+++ Dataset records

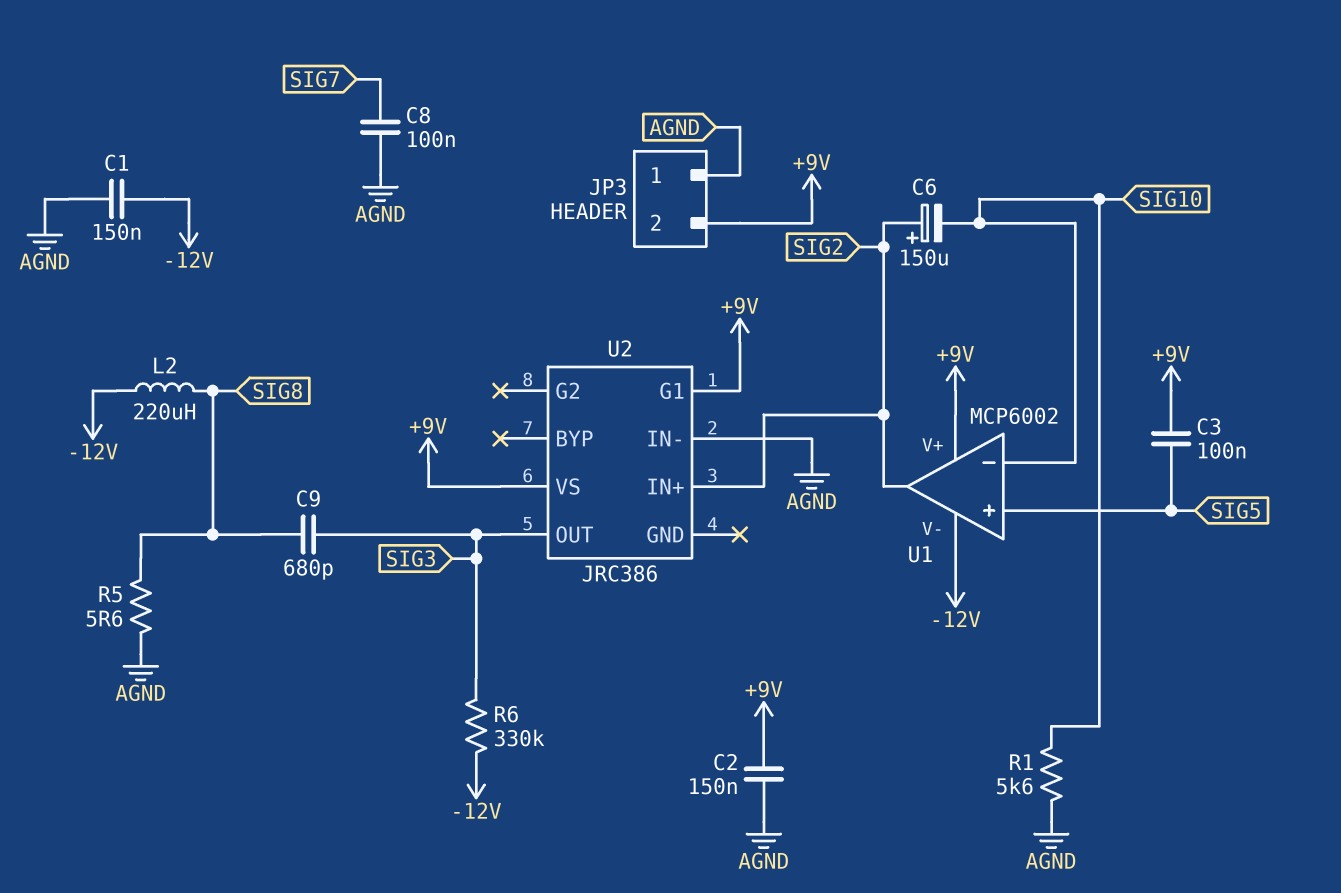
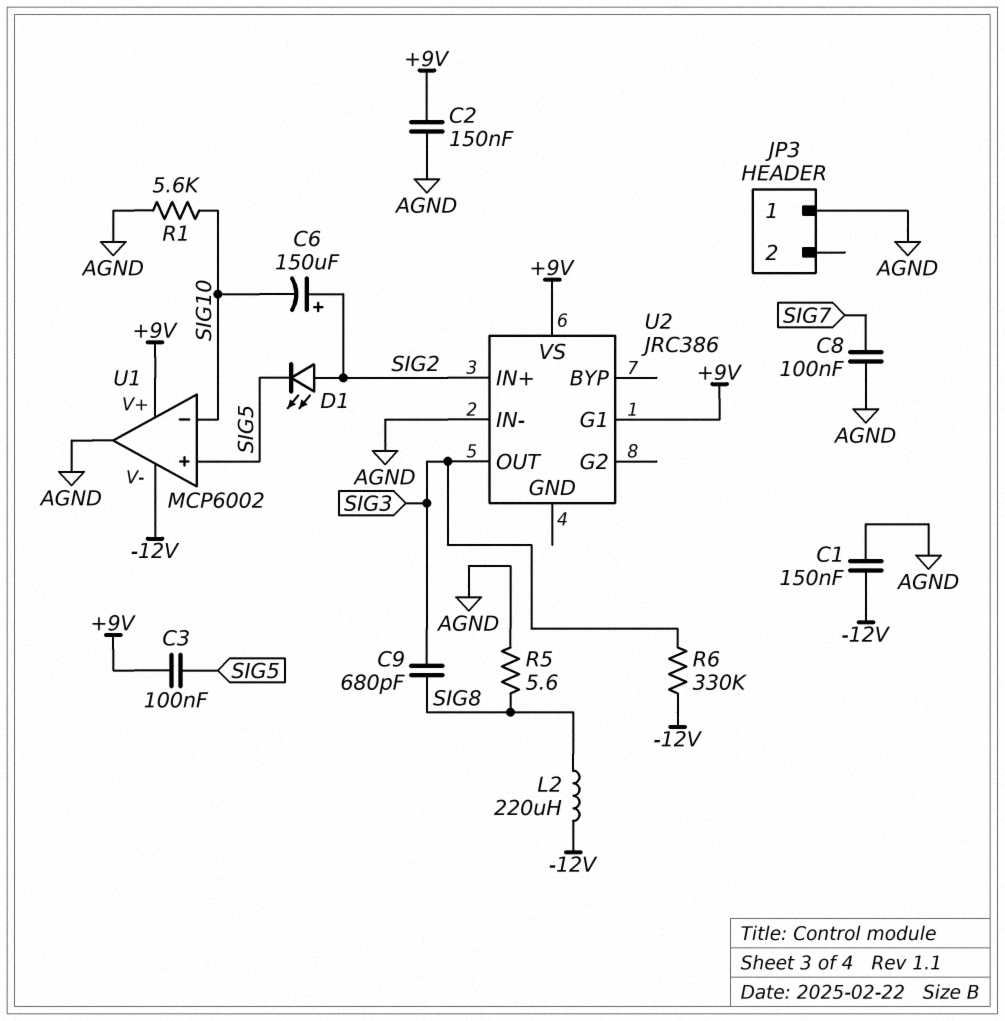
D1: none -> LED (A SIG2, K SIG5)
JP3 pin 2: +9V -> none
U1 pin out: SIG2 -> AGND

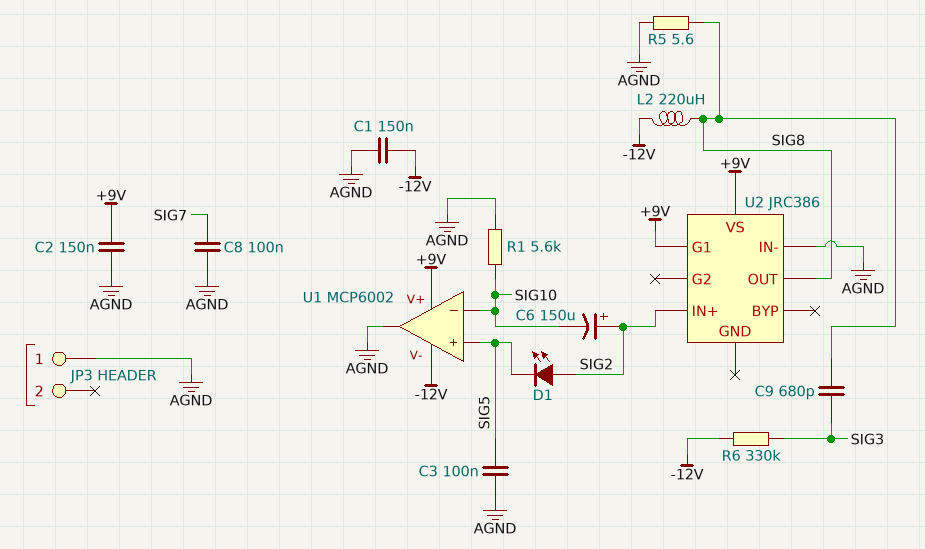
C3: 100nF (+9V, SIG5) -> 100nF (AGND, SIG5)
U2 pin OUT: SIG3 -> SIG8

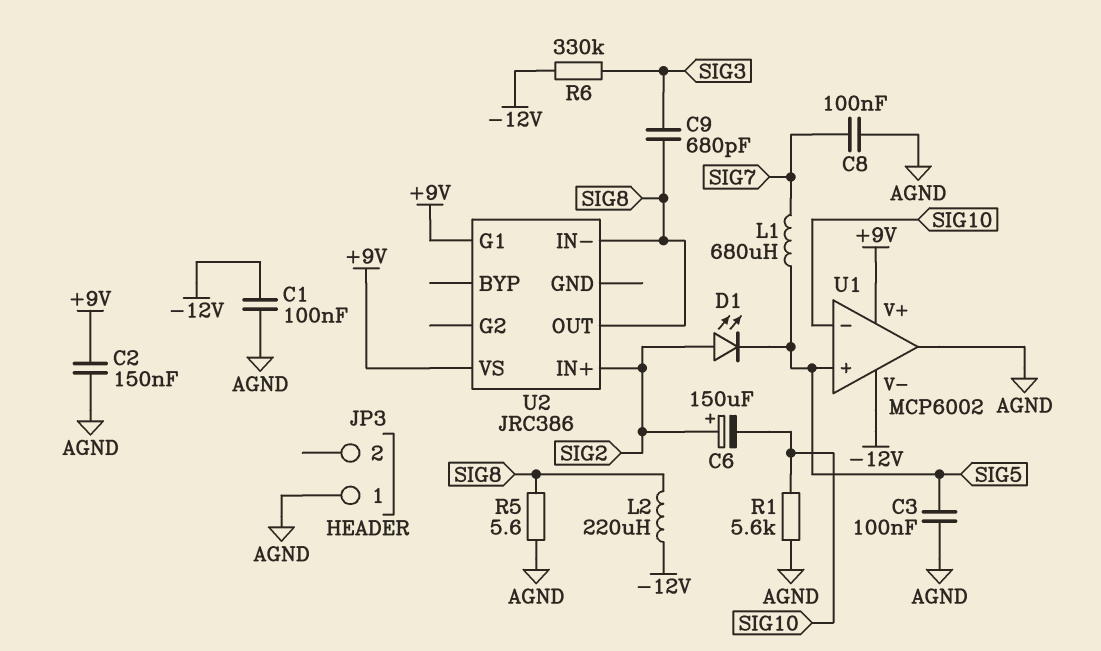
C1: 150nF (-12V, AGND) -> 100nF (-12V, AGND)
L1: none -> 680uH (SIG5, SIG7)
U2 pin IN-: AGND -> SIG8

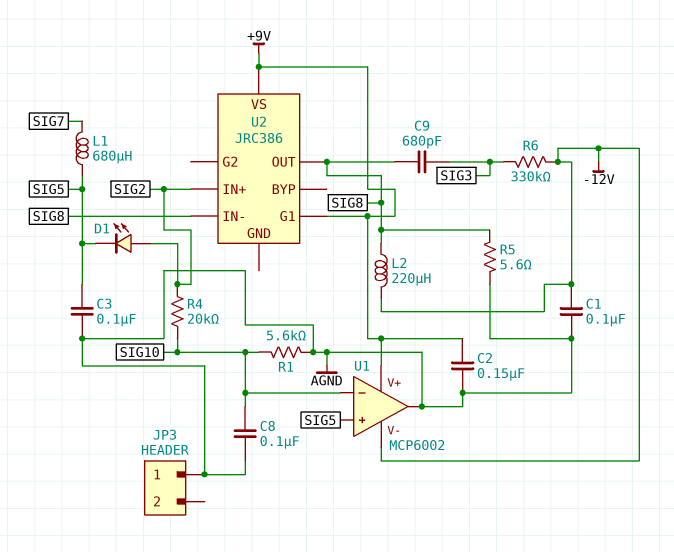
C6: 150uF (plus SIG2, minus SIG10) -> none
C8: 100nF (AGND, SIG7) -> 100nF (AGND, SIG10)
R4: none -> 20k (SIG2, SIG10)

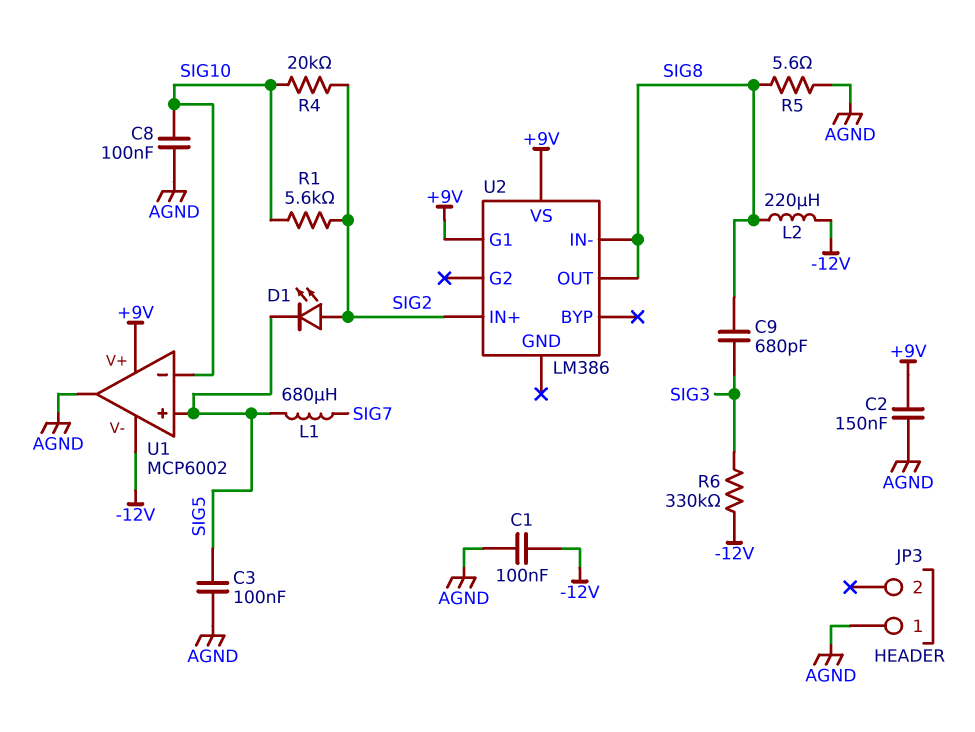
R1: 5.6k (AGND, SIG10) -> 5.6k (SIG2, SIG10)
U2: JRC386 -> LM386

++++++

*Required action:*
Only exact duplicates of the lines from the one containing "U1 pin out: SIG2 -> AGND" through the final line of the entries, both included, are needed, with pictures left out.

*Solution to the problem:*
U1 pin out: SIG2 -> AGND

C3: 100nF (+9V, SIG5) -> 100nF (AGND, SIG5)
U2 pin OUT: SIG3 -> SIG8

C1: 150nF (-12V, AGND) -> 100nF (-12V, AGND)
L1: none -> 680uH (SIG5, SIG7)
U2 pin IN-: AGND -> SIG8

C6: 150uF (plus SIG2, minus SIG10) -> none
C8: 100nF (AGND, SIG7) -> 100nF (AGND, SIG10)
R4: none -> 20k (SIG2, SIG10)

R1: 5.6k (AGND, SIG10) -> 5.6k (SIG2, SIG10)
U2: JRC386 -> LM386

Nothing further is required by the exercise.